▶ **Work to complete**
Please retype the data below line for line and leave out every picture.

▶ **Stored data**

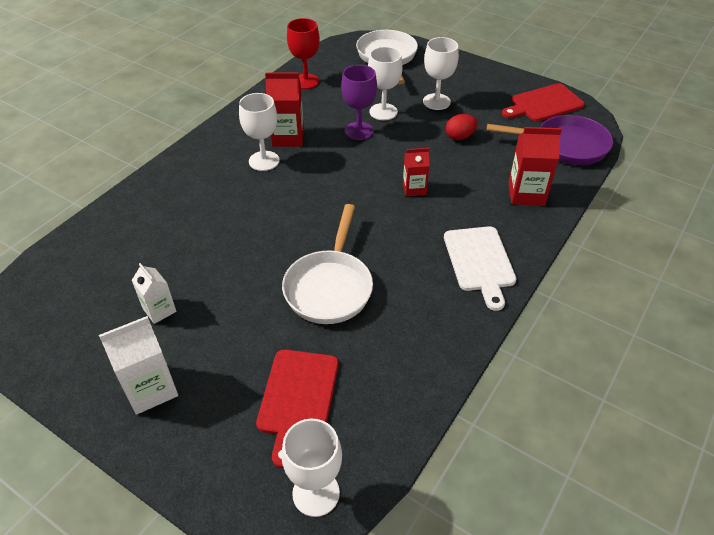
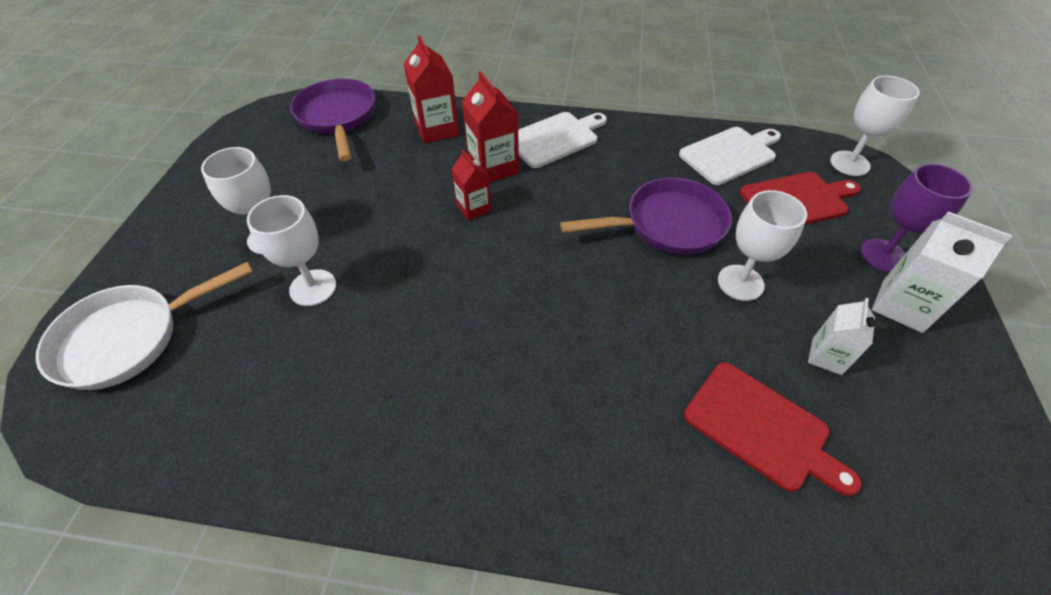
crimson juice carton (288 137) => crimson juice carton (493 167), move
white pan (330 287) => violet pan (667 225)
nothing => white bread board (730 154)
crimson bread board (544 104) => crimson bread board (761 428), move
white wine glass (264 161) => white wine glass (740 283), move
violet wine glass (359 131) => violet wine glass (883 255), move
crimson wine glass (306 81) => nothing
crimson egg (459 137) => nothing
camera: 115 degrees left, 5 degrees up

▶ **Answer to this task**
crimson juice carton (288 137) => crimson juice carton (493 167), move
white pan (330 287) => violet pan (667 225)
nothing => white bread board (730 154)
crimson bread board (544 104) => crimson bread board (761 428), move
white wine glass (264 161) => white wine glass (740 283), move
violet wine glass (359 131) => violet wine glass (883 255), move
crimson wine glass (306 81) => nothing
crimson egg (459 137) => nothing
camera: 115 degrees left, 5 degrees up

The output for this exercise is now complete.